For every entry below, give an exact repeat and leave out the pictures.

▶ **The data**
---------------
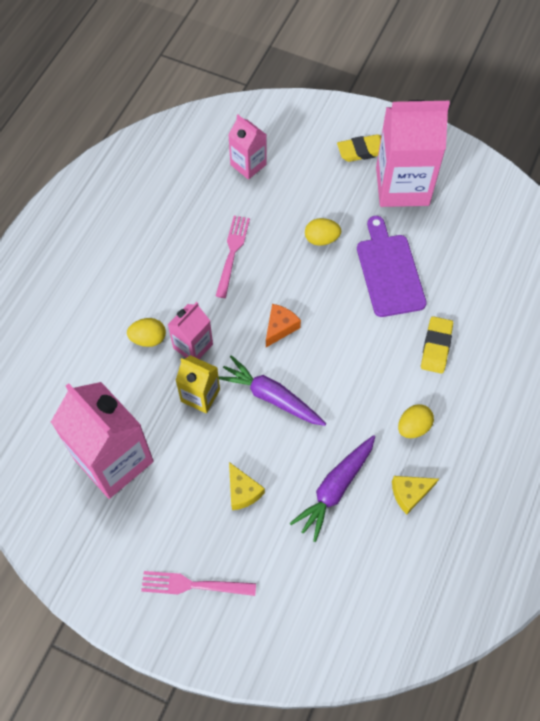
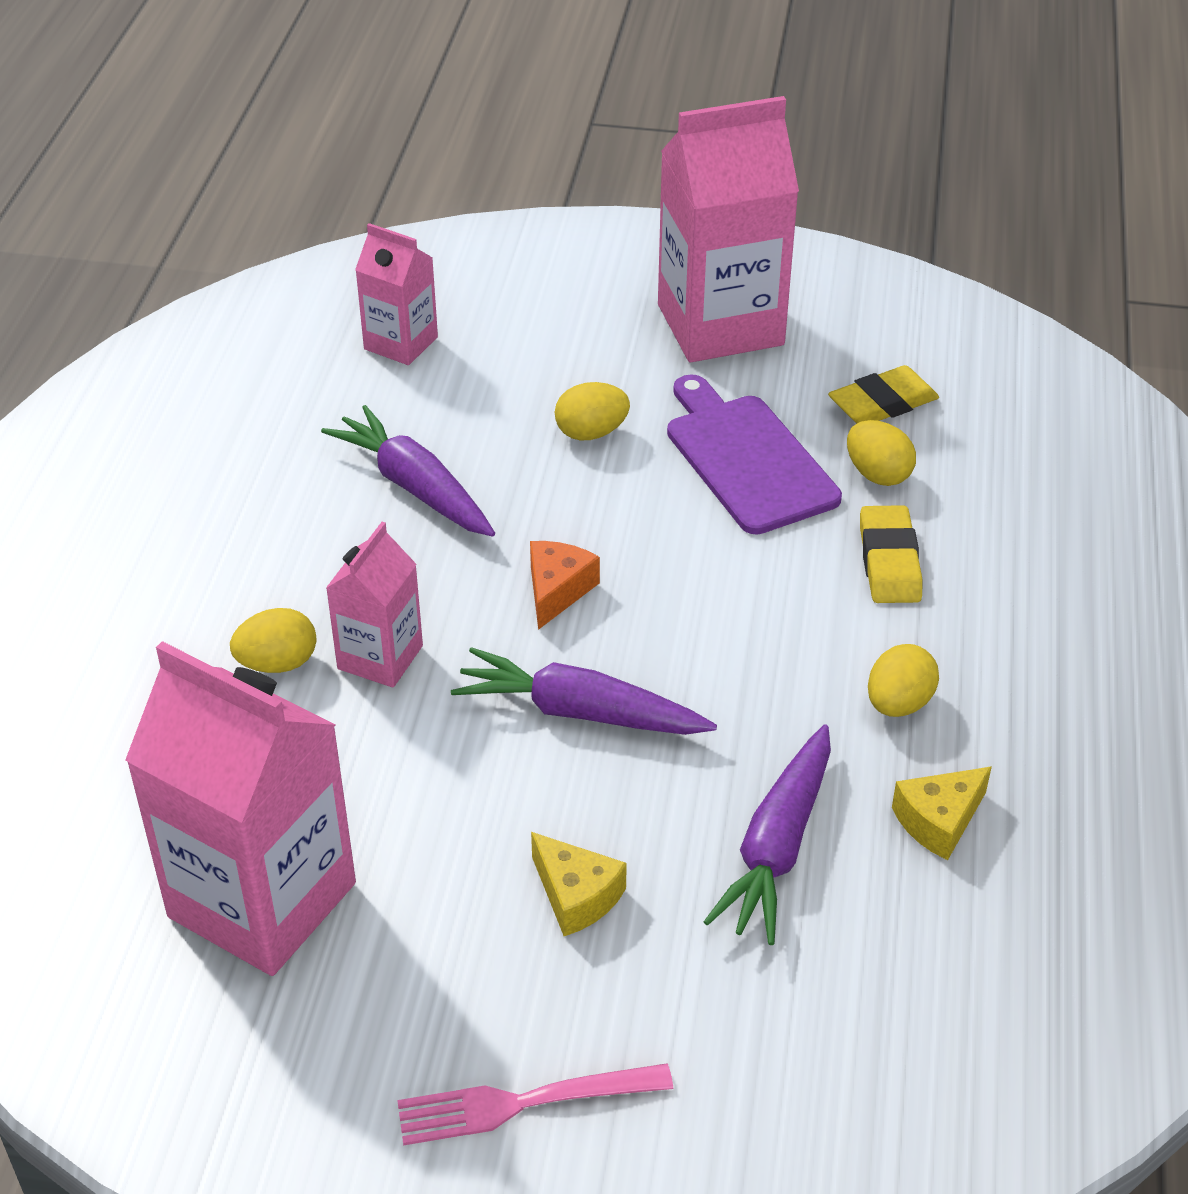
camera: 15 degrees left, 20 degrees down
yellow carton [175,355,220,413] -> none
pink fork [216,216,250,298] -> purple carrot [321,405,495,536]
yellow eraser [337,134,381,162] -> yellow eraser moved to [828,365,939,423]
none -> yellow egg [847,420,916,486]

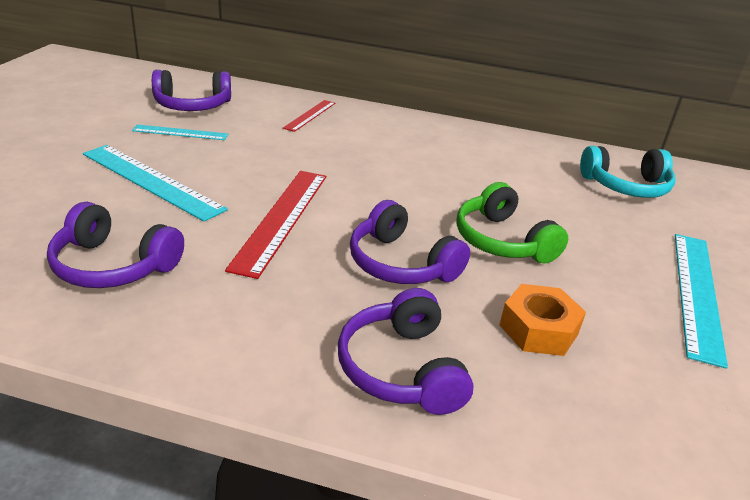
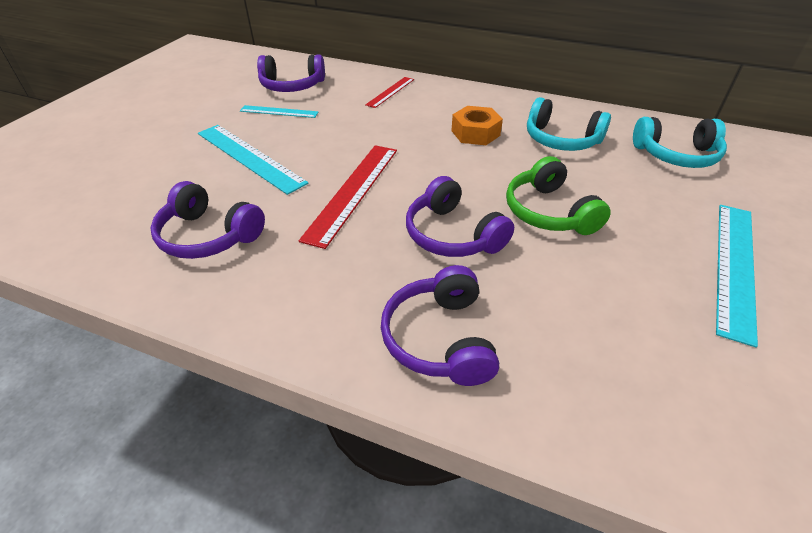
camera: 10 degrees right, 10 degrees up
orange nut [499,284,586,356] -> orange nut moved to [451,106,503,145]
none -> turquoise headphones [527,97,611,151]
---------------
▶ **Solution below**
camera: 15 degrees left, 20 degrees down
yellow carton [175,355,220,413] -> none
pink fork [216,216,250,298] -> purple carrot [321,405,495,536]
yellow eraser [337,134,381,162] -> yellow eraser moved to [828,365,939,423]
none -> yellow egg [847,420,916,486]

camera: 10 degrees right, 10 degrees up
orange nut [499,284,586,356] -> orange nut moved to [451,106,503,145]
none -> turquoise headphones [527,97,611,151]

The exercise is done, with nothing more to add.